BEGIN DATASET RECORDS

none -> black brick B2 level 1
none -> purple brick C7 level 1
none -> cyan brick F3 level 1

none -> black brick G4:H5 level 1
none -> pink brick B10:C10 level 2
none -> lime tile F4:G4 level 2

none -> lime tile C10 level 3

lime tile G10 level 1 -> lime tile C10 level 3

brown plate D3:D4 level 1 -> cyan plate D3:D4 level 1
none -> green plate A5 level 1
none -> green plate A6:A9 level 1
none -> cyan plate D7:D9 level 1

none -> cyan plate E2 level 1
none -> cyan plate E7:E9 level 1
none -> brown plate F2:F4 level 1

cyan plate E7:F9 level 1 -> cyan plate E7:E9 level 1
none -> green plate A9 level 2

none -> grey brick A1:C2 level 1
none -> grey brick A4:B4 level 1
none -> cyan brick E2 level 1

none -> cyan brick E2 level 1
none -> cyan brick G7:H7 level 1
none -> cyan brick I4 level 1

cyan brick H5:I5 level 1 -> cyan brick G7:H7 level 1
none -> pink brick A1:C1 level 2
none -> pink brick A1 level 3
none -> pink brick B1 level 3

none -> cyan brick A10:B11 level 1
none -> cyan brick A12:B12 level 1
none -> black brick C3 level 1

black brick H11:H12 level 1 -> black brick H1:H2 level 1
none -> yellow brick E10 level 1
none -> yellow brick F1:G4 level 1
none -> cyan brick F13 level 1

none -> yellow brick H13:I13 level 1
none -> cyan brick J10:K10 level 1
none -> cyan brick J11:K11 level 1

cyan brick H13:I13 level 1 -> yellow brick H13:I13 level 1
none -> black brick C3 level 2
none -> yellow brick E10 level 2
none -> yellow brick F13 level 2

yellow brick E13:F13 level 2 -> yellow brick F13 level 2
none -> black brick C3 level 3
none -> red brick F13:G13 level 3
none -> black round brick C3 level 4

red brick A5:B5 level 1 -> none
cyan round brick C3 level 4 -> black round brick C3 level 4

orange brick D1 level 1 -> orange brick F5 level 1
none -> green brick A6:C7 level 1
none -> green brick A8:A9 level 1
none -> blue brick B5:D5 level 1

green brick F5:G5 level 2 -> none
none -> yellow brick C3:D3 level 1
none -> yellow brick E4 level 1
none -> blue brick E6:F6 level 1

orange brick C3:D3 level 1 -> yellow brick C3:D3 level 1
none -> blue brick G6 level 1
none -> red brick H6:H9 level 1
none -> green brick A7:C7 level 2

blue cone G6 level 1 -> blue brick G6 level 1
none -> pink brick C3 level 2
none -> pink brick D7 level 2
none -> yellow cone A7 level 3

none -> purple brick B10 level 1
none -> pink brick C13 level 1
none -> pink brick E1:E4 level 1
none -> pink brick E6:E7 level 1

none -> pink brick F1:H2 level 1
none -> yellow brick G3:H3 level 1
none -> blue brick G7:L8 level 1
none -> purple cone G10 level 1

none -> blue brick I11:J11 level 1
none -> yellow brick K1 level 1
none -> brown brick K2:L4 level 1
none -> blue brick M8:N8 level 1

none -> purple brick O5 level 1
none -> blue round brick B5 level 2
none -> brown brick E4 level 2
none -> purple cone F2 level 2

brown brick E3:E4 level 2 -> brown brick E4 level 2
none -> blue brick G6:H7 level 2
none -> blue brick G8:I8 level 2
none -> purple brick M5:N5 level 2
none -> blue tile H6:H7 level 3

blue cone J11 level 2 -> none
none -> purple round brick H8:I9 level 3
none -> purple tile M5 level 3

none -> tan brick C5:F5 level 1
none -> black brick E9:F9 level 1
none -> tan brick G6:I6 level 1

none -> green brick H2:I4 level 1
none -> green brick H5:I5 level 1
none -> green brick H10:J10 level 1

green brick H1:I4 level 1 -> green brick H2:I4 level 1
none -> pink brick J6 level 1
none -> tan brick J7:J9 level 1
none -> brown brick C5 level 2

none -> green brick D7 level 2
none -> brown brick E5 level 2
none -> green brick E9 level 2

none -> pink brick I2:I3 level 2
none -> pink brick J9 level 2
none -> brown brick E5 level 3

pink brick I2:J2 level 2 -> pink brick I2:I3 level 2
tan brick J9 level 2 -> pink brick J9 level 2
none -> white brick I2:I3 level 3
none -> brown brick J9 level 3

END DATASET RECORDS

YOUR INSTRUCTIONS:
Send back all of the entries exactly, with nothing missing.

EXERCISE RESULT:
none -> black brick B2 level 1
none -> purple brick C7 level 1
none -> cyan brick F3 level 1

none -> black brick G4:H5 level 1
none -> pink brick B10:C10 level 2
none -> lime tile F4:G4 level 2

none -> lime tile C10 level 3

lime tile G10 level 1 -> lime tile C10 level 3

brown plate D3:D4 level 1 -> cyan plate D3:D4 level 1
none -> green plate A5 level 1
none -> green plate A6:A9 level 1
none -> cyan plate D7:D9 level 1

none -> cyan plate E2 level 1
none -> cyan plate E7:E9 level 1
none -> brown plate F2:F4 level 1

cyan plate E7:F9 level 1 -> cyan plate E7:E9 level 1
none -> green plate A9 level 2

none -> grey brick A1:C2 level 1
none -> grey brick A4:B4 level 1
none -> cyan brick E2 level 1

none -> cyan brick E2 level 1
none -> cyan brick G7:H7 level 1
none -> cyan brick I4 level 1

cyan brick H5:I5 level 1 -> cyan brick G7:H7 level 1
none -> pink brick A1:C1 level 2
none -> pink brick A1 level 3
none -> pink brick B1 level 3

none -> cyan brick A10:B11 level 1
none -> cyan brick A12:B12 level 1
none -> black brick C3 level 1

black brick H11:H12 level 1 -> black brick H1:H2 level 1
none -> yellow brick E10 level 1
none -> yellow brick F1:G4 level 1
none -> cyan brick F13 level 1

none -> yellow brick H13:I13 level 1
none -> cyan brick J10:K10 level 1
none -> cyan brick J11:K11 level 1

cyan brick H13:I13 level 1 -> yellow brick H13:I13 level 1
none -> black brick C3 level 2
none -> yellow brick E10 level 2
none -> yellow brick F13 level 2

yellow brick E13:F13 level 2 -> yellow brick F13 level 2
none -> black brick C3 level 3
none -> red brick F13:G13 level 3
none -> black round brick C3 level 4

red brick A5:B5 level 1 -> none
cyan round brick C3 level 4 -> black round brick C3 level 4

orange brick D1 level 1 -> orange brick F5 level 1
none -> green brick A6:C7 level 1
none -> green brick A8:A9 level 1
none -> blue brick B5:D5 level 1

green brick F5:G5 level 2 -> none
none -> yellow brick C3:D3 level 1
none -> yellow brick E4 level 1
none -> blue brick E6:F6 level 1

orange brick C3:D3 level 1 -> yellow brick C3:D3 level 1
none -> blue brick G6 level 1
none -> red brick H6:H9 level 1
none -> green brick A7:C7 level 2

blue cone G6 level 1 -> blue brick G6 level 1
none -> pink brick C3 level 2
none -> pink brick D7 level 2
none -> yellow cone A7 level 3

none -> purple brick B10 level 1
none -> pink brick C13 level 1
none -> pink brick E1:E4 level 1
none -> pink brick E6:E7 level 1

none -> pink brick F1:H2 level 1
none -> yellow brick G3:H3 level 1
none -> blue brick G7:L8 level 1
none -> purple cone G10 level 1

none -> blue brick I11:J11 level 1
none -> yellow brick K1 level 1
none -> brown brick K2:L4 level 1
none -> blue brick M8:N8 level 1

none -> purple brick O5 level 1
none -> blue round brick B5 level 2
none -> brown brick E4 level 2
none -> purple cone F2 level 2

brown brick E3:E4 level 2 -> brown brick E4 level 2
none -> blue brick G6:H7 level 2
none -> blue brick G8:I8 level 2
none -> purple brick M5:N5 level 2
none -> blue tile H6:H7 level 3

blue cone J11 level 2 -> none
none -> purple round brick H8:I9 level 3
none -> purple tile M5 level 3

none -> tan brick C5:F5 level 1
none -> black brick E9:F9 level 1
none -> tan brick G6:I6 level 1

none -> green brick H2:I4 level 1
none -> green brick H5:I5 level 1
none -> green brick H10:J10 level 1

green brick H1:I4 level 1 -> green brick H2:I4 level 1
none -> pink brick J6 level 1
none -> tan brick J7:J9 level 1
none -> brown brick C5 level 2

none -> green brick D7 level 2
none -> brown brick E5 level 2
none -> green brick E9 level 2

none -> pink brick I2:I3 level 2
none -> pink brick J9 level 2
none -> brown brick E5 level 3

pink brick I2:J2 level 2 -> pink brick I2:I3 level 2
tan brick J9 level 2 -> pink brick J9 level 2
none -> white brick I2:I3 level 3
none -> brown brick J9 level 3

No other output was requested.